**Data to use**
━━━━━━━━━━━━━━━━━━━━━━━━━━━━━━

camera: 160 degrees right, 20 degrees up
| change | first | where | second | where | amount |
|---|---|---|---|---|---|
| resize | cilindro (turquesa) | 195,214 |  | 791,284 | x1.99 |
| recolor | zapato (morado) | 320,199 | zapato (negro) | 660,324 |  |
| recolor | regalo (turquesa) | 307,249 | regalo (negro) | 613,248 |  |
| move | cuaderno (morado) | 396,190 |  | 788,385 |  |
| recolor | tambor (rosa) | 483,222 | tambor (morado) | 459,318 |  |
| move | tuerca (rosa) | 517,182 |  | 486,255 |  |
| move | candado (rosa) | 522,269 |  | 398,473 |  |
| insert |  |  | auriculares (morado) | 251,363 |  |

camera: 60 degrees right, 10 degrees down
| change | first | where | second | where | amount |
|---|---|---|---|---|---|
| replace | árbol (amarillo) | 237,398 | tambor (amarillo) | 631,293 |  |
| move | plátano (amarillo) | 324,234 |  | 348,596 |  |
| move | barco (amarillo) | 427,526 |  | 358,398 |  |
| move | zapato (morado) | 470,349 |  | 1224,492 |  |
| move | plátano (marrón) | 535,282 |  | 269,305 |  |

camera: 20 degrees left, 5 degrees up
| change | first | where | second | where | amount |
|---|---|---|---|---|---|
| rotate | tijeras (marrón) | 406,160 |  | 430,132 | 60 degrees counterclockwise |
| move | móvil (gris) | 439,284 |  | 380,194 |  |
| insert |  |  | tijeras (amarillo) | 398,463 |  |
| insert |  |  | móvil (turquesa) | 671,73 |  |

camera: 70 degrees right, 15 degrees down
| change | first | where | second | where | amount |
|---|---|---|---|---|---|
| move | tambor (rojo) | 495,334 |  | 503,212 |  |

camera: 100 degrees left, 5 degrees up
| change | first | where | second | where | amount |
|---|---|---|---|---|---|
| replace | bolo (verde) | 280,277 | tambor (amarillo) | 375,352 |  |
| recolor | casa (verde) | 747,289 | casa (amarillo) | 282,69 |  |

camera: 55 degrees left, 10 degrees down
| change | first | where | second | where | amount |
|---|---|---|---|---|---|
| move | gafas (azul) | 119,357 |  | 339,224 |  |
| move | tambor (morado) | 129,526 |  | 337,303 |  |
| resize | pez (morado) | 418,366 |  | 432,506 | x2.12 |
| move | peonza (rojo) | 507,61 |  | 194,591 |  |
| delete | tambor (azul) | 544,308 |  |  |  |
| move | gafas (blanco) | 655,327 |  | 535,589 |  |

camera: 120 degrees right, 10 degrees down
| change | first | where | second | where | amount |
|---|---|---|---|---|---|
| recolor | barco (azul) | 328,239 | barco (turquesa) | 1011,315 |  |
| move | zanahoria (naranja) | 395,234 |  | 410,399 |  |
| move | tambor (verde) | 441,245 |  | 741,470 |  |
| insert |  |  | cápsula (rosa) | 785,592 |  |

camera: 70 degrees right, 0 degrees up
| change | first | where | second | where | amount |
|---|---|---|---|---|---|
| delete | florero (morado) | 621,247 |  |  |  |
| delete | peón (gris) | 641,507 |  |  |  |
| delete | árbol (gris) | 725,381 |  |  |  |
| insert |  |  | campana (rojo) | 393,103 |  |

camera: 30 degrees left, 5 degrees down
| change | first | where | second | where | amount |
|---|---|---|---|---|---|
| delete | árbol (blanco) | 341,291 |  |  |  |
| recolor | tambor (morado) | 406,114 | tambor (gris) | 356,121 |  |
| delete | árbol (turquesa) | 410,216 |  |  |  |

━━━━━━━━━━━━━━━━━━━━━━━━━━━━━━

**Exercise aim**
Go back to the start of the listing above. Reproduce each line exactly, ending with the line that contains "tambor (rosa) |".

**The answer**
camera: 160 degrees right, 20 degrees up
| change | first | where | second | where | amount |
|---|---|---|---|---|---|
| resize | cilindro (turquesa) | 195,214 |  | 791,284 | x1.99 |
| recolor | zapato (morado) | 320,199 | zapato (negro) | 660,324 |  |
| recolor | regalo (turquesa) | 307,249 | regalo (negro) | 613,248 |  |
| move | cuaderno (morado) | 396,190 |  | 788,385 |  |
| recolor | tambor (rosa) | 483,222 | tambor (morado) | 459,318 |  |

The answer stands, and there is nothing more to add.